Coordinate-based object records

-=-=-=-=-

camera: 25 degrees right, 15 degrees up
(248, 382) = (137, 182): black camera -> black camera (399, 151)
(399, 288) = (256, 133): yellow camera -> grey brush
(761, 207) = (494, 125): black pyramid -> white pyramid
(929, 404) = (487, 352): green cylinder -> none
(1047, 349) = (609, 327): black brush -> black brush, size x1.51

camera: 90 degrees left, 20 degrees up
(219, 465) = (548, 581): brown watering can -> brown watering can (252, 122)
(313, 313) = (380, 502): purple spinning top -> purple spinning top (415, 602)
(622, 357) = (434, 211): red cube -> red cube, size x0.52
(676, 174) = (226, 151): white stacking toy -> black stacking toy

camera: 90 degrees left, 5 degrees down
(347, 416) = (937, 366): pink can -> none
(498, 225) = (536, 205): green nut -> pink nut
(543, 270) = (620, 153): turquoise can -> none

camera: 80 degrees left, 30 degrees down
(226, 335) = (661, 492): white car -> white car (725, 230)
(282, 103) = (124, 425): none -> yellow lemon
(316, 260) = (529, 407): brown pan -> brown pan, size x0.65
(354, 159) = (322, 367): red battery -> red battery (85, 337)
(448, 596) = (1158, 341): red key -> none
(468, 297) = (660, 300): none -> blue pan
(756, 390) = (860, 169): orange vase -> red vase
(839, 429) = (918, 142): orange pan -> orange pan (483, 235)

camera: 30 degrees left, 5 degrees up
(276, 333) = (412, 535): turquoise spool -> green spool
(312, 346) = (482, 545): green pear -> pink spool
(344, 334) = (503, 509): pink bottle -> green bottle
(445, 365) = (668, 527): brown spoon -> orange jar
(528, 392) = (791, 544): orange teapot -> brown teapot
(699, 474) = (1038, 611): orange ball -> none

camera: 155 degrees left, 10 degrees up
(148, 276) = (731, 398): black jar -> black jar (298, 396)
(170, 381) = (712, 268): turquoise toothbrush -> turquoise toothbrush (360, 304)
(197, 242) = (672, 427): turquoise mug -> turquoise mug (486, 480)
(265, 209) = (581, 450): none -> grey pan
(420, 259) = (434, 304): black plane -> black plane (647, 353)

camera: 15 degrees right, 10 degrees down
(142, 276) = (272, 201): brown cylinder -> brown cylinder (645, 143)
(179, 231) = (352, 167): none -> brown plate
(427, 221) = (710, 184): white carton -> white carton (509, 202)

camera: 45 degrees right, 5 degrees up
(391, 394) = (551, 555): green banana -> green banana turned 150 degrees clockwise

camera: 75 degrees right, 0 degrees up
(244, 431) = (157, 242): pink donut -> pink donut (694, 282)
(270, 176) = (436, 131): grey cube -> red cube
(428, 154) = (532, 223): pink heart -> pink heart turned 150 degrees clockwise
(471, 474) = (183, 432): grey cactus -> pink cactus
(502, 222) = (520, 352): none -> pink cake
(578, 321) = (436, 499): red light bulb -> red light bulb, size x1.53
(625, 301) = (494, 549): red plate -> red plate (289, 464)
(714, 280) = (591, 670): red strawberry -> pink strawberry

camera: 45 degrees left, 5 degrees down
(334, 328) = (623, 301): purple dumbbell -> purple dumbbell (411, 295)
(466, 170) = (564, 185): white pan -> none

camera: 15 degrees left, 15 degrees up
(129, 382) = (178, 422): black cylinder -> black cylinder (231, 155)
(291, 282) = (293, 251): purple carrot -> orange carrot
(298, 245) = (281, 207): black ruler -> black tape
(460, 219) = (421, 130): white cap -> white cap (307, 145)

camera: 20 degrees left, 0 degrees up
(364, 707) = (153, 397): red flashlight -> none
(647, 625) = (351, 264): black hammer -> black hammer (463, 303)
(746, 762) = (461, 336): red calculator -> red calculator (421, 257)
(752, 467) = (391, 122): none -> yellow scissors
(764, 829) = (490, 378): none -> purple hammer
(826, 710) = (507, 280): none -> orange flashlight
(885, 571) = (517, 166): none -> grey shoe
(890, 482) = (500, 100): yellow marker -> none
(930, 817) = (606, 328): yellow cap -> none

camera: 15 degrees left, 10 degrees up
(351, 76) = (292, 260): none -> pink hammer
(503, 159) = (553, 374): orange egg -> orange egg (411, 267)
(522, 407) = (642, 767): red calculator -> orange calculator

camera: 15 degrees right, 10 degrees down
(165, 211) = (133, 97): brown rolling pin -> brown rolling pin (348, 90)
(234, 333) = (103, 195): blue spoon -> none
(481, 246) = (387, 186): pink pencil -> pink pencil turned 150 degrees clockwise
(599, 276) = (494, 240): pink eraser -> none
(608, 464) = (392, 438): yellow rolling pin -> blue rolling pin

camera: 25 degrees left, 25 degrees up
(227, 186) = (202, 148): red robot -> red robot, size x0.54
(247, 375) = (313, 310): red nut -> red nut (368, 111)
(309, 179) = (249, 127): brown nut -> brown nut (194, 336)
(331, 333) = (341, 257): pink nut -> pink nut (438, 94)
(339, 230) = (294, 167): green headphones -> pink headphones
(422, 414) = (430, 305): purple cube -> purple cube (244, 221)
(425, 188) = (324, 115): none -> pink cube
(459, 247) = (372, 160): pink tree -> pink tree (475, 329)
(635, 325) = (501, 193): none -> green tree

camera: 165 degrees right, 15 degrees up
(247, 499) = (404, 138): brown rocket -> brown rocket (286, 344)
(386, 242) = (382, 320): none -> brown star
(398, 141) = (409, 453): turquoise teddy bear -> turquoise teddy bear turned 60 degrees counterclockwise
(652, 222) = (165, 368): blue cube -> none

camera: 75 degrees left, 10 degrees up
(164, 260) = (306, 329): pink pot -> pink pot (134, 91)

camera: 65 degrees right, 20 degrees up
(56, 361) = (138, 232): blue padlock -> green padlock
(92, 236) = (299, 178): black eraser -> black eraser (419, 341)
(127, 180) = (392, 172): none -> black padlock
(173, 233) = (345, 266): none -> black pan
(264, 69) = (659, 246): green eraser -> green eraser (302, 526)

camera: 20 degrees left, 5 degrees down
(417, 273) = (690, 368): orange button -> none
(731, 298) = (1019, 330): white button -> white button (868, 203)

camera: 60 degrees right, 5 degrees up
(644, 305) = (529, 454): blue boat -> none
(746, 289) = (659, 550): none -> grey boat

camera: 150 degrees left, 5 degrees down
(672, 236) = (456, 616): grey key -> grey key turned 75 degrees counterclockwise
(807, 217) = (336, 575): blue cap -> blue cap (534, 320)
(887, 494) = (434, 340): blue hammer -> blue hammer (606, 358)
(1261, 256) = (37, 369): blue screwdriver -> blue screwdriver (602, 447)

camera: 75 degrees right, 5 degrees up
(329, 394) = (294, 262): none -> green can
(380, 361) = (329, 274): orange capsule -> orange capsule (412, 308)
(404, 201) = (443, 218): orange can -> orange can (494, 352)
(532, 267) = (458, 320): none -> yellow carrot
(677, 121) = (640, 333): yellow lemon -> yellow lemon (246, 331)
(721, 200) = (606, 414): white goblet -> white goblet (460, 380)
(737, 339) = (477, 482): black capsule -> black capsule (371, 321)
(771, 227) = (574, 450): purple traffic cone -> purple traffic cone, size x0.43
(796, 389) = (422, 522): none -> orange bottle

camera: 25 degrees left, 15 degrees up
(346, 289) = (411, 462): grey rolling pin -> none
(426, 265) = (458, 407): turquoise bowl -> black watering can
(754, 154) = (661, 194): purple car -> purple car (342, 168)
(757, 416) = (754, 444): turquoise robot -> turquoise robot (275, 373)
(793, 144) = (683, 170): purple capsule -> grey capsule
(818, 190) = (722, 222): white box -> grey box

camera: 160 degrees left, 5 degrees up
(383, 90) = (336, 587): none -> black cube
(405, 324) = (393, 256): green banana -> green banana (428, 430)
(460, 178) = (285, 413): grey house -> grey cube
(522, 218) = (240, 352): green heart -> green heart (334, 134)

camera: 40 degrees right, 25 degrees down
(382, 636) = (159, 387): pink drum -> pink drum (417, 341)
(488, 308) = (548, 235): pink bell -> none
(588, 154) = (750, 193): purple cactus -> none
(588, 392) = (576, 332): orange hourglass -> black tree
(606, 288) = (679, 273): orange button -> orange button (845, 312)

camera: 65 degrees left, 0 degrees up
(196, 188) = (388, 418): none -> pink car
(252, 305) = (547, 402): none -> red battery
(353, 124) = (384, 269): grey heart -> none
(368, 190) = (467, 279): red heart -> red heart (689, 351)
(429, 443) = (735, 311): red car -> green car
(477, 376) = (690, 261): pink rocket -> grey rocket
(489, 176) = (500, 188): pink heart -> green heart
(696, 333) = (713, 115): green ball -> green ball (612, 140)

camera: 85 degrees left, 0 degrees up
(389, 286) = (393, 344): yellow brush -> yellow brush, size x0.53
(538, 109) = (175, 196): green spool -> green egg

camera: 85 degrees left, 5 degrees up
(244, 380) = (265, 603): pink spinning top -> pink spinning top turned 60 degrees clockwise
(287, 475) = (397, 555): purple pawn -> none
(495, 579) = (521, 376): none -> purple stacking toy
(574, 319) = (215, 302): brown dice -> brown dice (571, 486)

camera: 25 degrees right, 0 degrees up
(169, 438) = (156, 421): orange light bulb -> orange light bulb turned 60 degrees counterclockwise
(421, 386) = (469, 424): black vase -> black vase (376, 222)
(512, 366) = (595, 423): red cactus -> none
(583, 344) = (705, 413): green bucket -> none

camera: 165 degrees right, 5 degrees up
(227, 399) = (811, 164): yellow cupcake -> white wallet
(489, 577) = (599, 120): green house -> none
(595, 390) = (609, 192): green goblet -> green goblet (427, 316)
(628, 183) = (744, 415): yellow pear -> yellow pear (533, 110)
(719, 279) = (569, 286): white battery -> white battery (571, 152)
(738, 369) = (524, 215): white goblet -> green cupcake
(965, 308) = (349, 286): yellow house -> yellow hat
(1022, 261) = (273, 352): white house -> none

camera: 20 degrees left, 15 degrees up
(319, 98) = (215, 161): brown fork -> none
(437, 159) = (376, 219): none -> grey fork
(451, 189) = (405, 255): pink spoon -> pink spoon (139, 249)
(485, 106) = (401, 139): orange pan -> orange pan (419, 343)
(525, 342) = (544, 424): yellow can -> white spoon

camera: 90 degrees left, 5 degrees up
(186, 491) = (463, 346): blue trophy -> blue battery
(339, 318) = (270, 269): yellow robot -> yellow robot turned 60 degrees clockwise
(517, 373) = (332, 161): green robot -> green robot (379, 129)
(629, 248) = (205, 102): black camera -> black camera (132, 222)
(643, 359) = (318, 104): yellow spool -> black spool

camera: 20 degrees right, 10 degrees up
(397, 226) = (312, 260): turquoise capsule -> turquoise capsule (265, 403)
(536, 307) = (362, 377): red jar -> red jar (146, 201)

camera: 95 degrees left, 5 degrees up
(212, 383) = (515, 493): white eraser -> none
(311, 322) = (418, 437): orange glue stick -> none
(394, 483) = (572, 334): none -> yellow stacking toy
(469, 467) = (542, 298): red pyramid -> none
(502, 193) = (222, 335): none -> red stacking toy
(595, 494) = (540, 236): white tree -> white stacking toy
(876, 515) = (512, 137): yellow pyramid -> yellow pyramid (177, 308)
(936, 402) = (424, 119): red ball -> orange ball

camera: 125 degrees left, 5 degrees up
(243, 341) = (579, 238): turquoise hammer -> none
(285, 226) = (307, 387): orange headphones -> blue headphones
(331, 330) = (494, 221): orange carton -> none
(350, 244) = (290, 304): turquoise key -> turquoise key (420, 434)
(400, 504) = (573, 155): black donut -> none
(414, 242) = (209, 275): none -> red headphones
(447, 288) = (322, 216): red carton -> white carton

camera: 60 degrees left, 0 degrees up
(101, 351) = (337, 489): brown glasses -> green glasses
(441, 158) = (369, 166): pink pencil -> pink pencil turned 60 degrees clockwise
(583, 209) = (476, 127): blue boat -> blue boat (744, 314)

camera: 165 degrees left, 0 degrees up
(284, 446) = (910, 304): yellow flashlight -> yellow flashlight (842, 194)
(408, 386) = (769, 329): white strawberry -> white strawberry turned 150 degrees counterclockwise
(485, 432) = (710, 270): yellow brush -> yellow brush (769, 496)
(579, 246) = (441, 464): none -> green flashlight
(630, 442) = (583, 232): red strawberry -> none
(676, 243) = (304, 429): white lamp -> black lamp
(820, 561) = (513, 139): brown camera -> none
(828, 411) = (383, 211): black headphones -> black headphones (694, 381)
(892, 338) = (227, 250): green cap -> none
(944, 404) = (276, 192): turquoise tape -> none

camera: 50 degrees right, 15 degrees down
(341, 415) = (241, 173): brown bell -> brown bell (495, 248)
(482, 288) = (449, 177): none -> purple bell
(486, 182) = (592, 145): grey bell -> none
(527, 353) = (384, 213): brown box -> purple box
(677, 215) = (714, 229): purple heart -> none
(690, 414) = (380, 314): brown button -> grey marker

-=-=-=-=-

Required action
From the data, work out how many lines include the word "capsule"; the reply is that number and nothing else.

Exercise result
4